◆ What you will do ◆
The exercise asks you to copy every line below in which "right" appears.
--- START ---
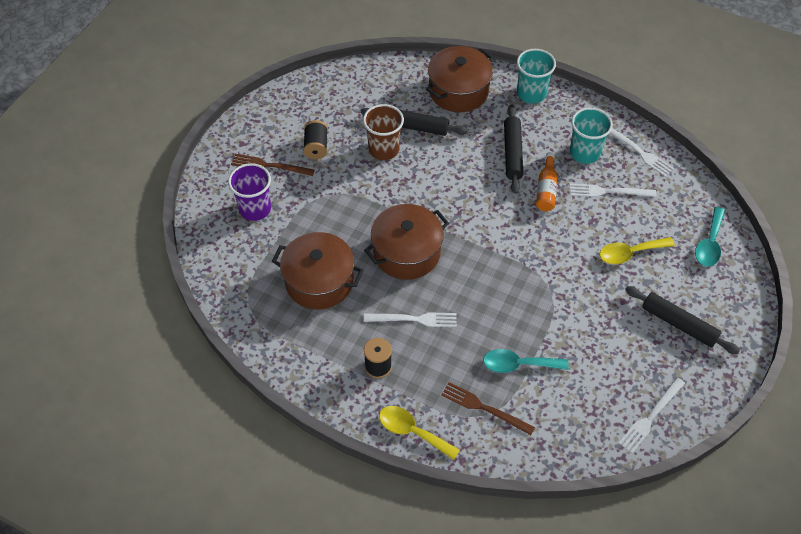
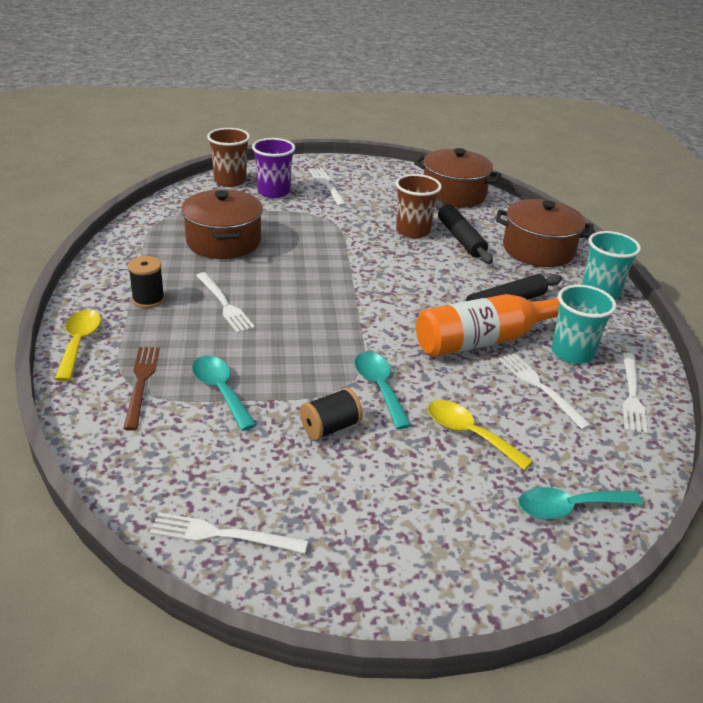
camera: 55 degrees right, 20 degrees down
(211, 231) = (230, 181): none -> brown cup
(269, 166) = (327, 185): brown fork -> white fork
(316, 147) = (373, 199): black spool -> black spool (330, 427)
(407, 252) = (303, 277): brown pot -> brown pot (453, 194)
(546, 189) = (485, 340): orange bottle -> orange bottle, size x1.87
(563, 275) = (379, 387): none -> turquoise spoon
(679, 324) = (401, 517): black rolling pin -> none

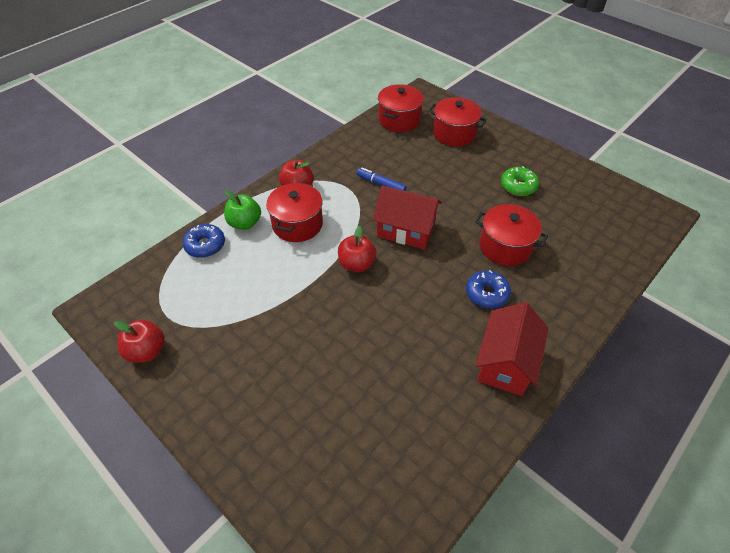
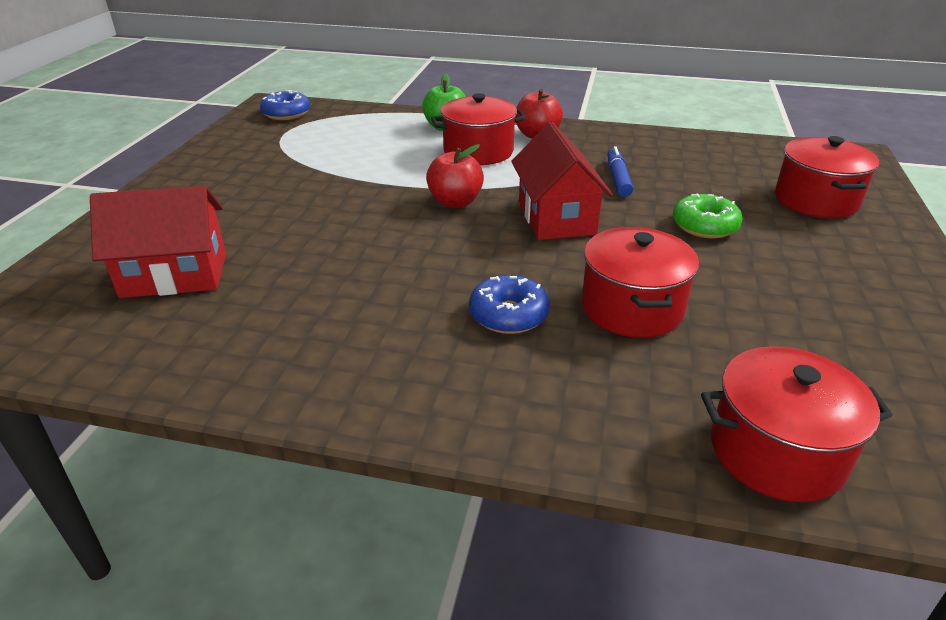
camera: 60 degrees right, 15 degrees down
(147, 351) = (235, 138): red apple -> none
(205, 245) = (392, 120): blue donut -> blue donut (286, 114)
(399, 120) = (765, 156): red pot -> red pot (776, 451)
(505, 363) = (382, 368): red house -> red house (175, 275)
(518, 186) = (795, 287): green donut -> green donut (704, 226)

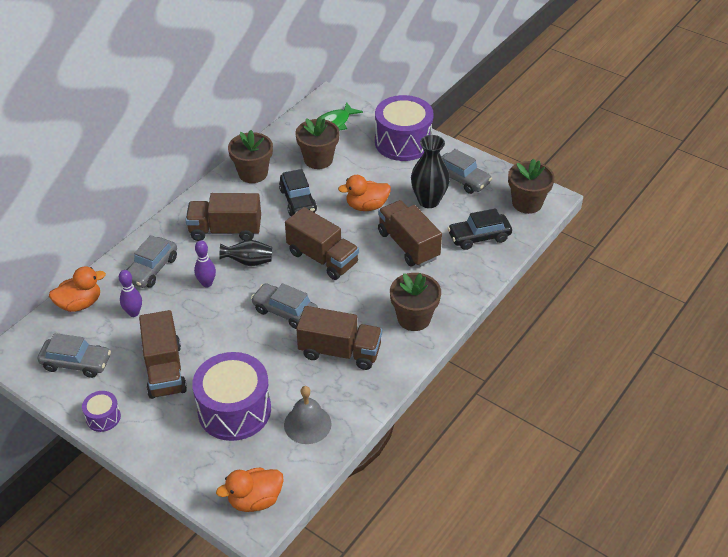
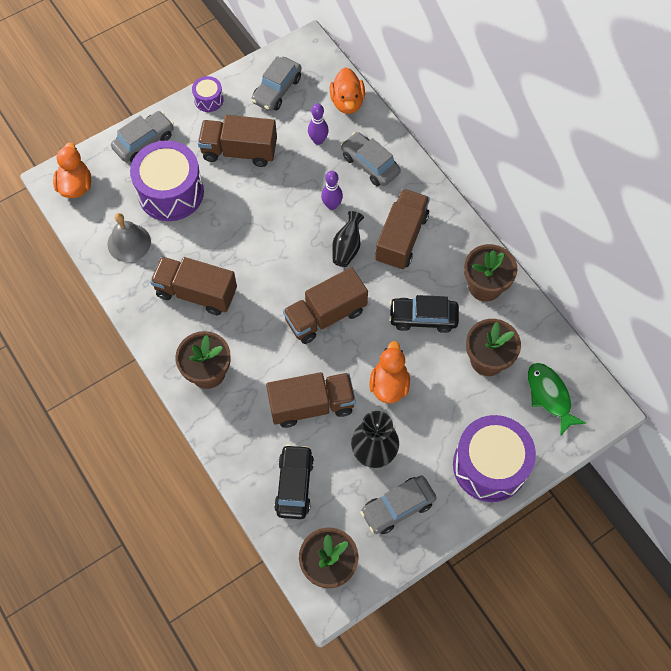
camera: 110 degrees right, 20 degrees up
(285, 312) = (266, 261): grey car -> grey car (144, 142)
(340, 351) = (196, 293): brown truck -> brown truck turned 75 degrees clockwise

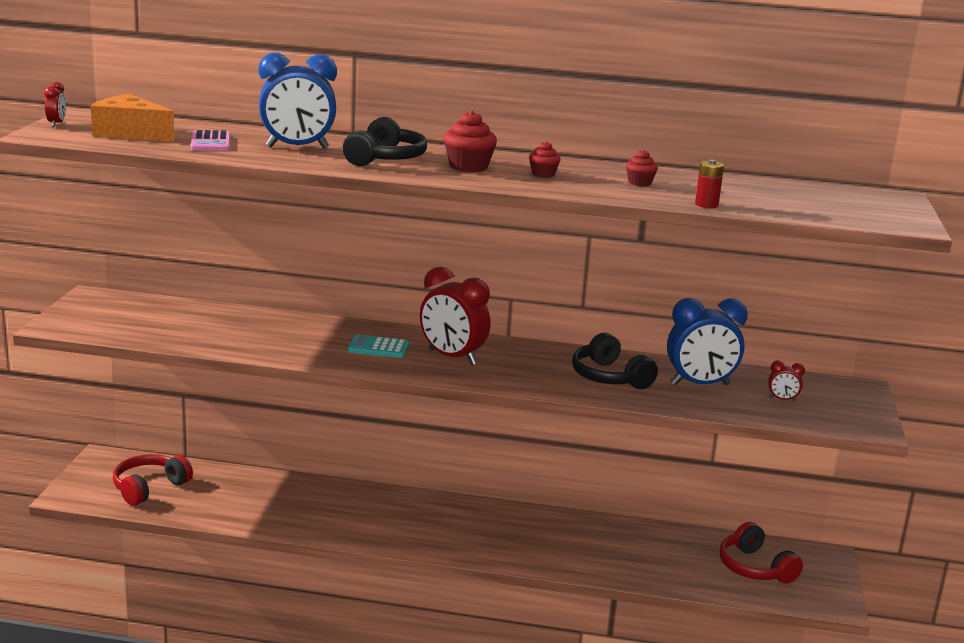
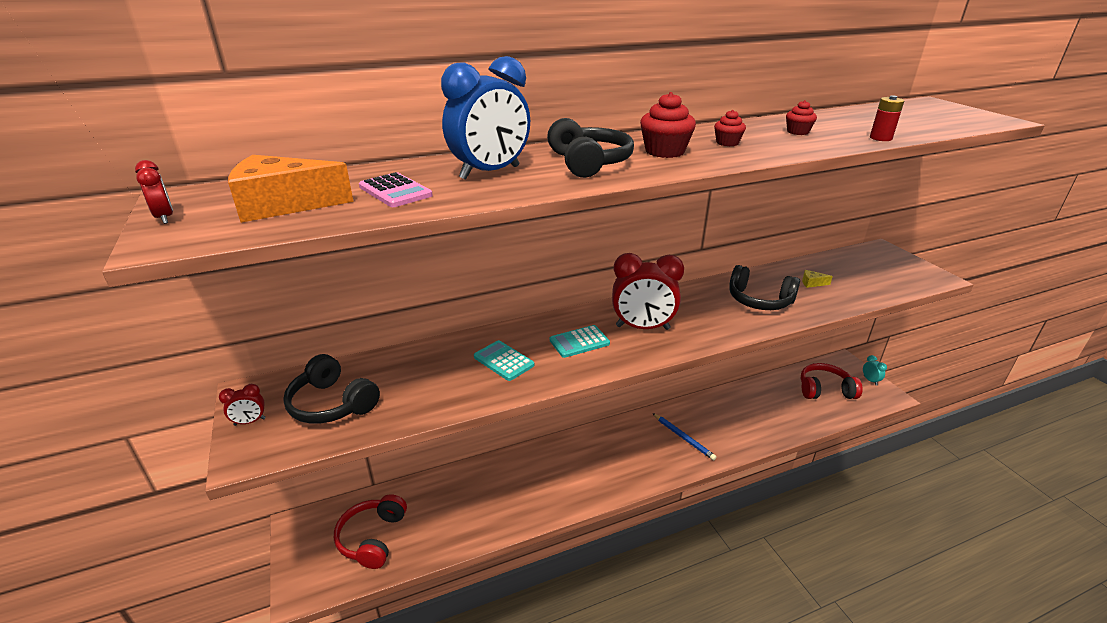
camera: 30 degrees left, 10 degrees up
(137, 320) = (332, 404): none -> black headphones
(295, 338) = (503, 361): none -> turquoise calculator
(517, 537) = (683, 437): none -> blue pencil
(700, 384) = (812, 283): blue clock -> yellow cheese
(755, 568) = (825, 390): red headphones -> red headphones turned 150 degrees clockwise
(782, 399) = (867, 276): red clock -> red clock (250, 422)
(834, 583) = (870, 380): none -> turquoise clock

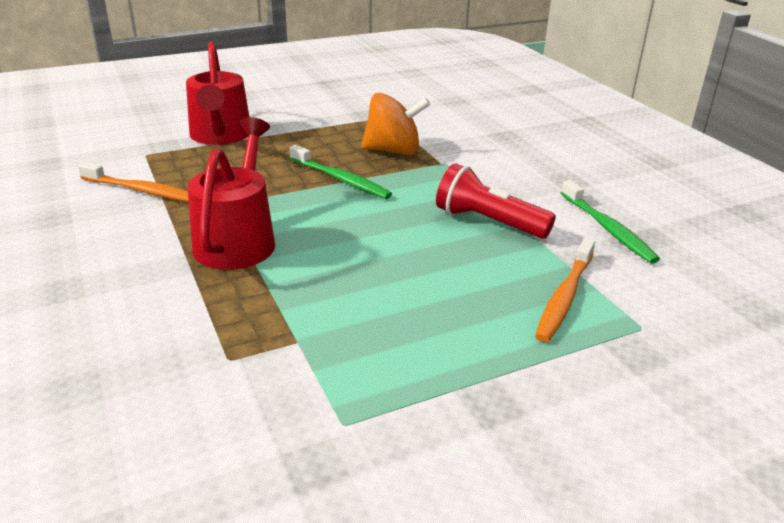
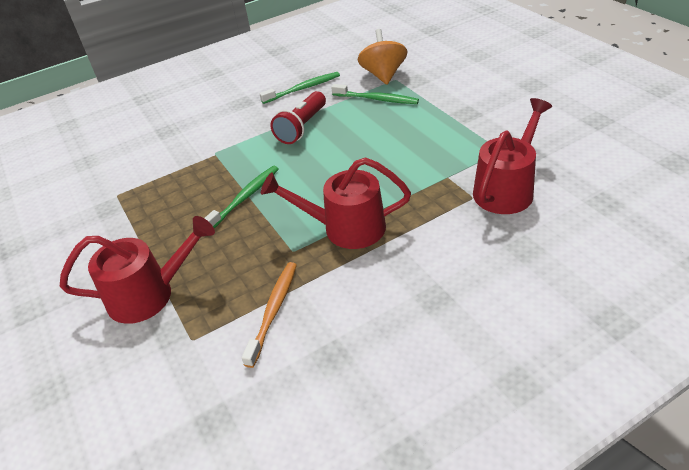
camera: 90 degrees left, 10 degrees up
(225, 404) = (507, 188): none -> red watering can
(393, 151) = (192, 180): orange spinning top -> orange spinning top (383, 75)
(565, 296) = (376, 99): orange toothbrush -> green toothbrush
--- END ---
◆ Task result ◆
camera: 55 degrees right, 20 degrees down
camera: 60 degrees right, 15 degrees down
camera: 110 degrees right, 20 degrees up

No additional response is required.